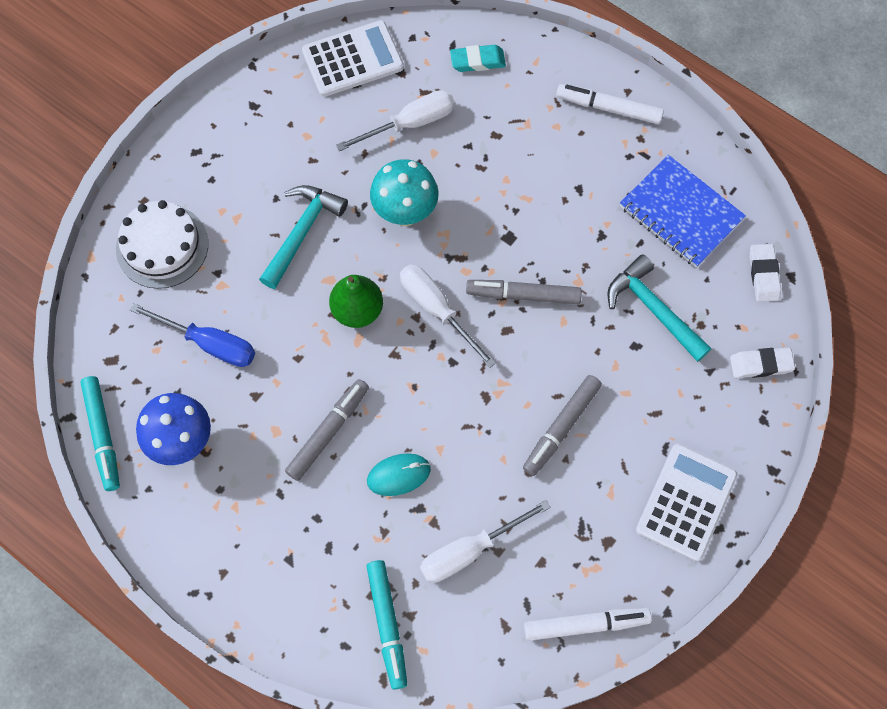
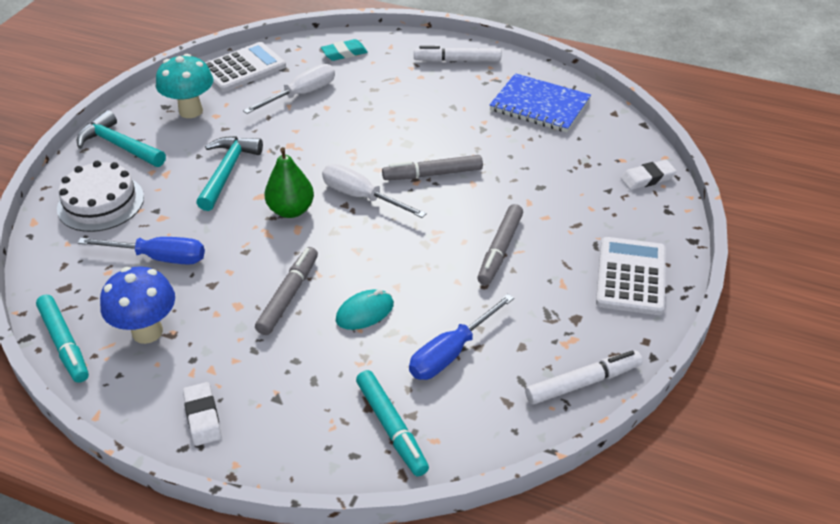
camera: 15 degrees left, 25 degrees down
turquoise mushroom [370,159,438,226] -> turquoise mushroom moved to [156,54,213,118]
white screwdriver [420,500,551,583] -> blue screwdriver [409,294,514,380]
turquoise hammer [607,255,712,362] -> turquoise hammer moved to [77,110,166,167]
white eraser [749,244,781,302] -> white eraser moved to [183,382,221,446]

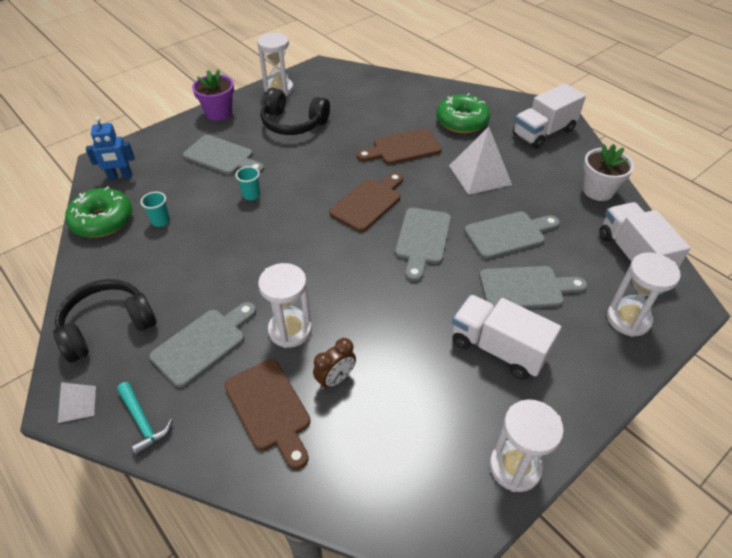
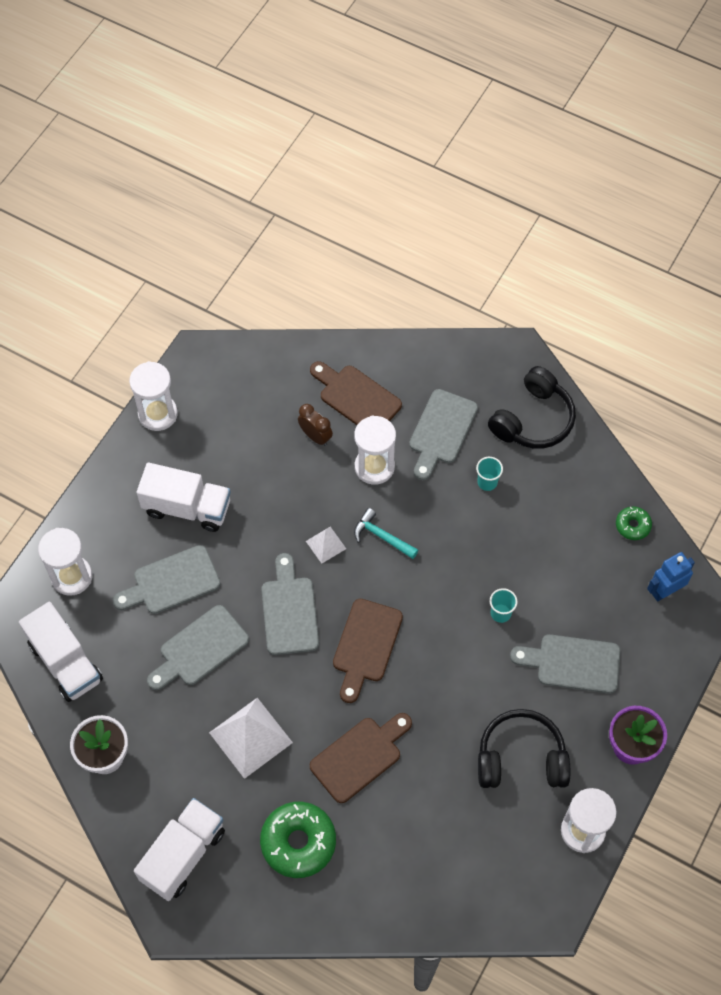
camera: 160 degrees right, 15 degrees up
white pyramid [58,382,96,423] -> white pyramid moved to [306,527,346,564]
green donut [65,186,132,237] -> green donut [616,506,652,540], size x0.52
turquoise hammer [117,382,173,456] -> turquoise hammer moved to [354,508,418,559]
turquoise cup [141,192,170,227] -> turquoise cup moved to [476,457,503,491]
brown clock [313,338,356,390] -> brown clock turned 105 degrees clockwise [298,404,333,446]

§ TASK BRIEF: Your answer should reproduce every line of the data verbatim and include no images.

§ PROBLEM SOLUTION:
camera: 15 degrees left, 25 degrees down
turquoise mushroom [370,159,438,226] -> turquoise mushroom moved to [156,54,213,118]
white screwdriver [420,500,551,583] -> blue screwdriver [409,294,514,380]
turquoise hammer [607,255,712,362] -> turquoise hammer moved to [77,110,166,167]
white eraser [749,244,781,302] -> white eraser moved to [183,382,221,446]

camera: 160 degrees right, 15 degrees up
white pyramid [58,382,96,423] -> white pyramid moved to [306,527,346,564]
green donut [65,186,132,237] -> green donut [616,506,652,540], size x0.52
turquoise hammer [117,382,173,456] -> turquoise hammer moved to [354,508,418,559]
turquoise cup [141,192,170,227] -> turquoise cup moved to [476,457,503,491]
brown clock [313,338,356,390] -> brown clock turned 105 degrees clockwise [298,404,333,446]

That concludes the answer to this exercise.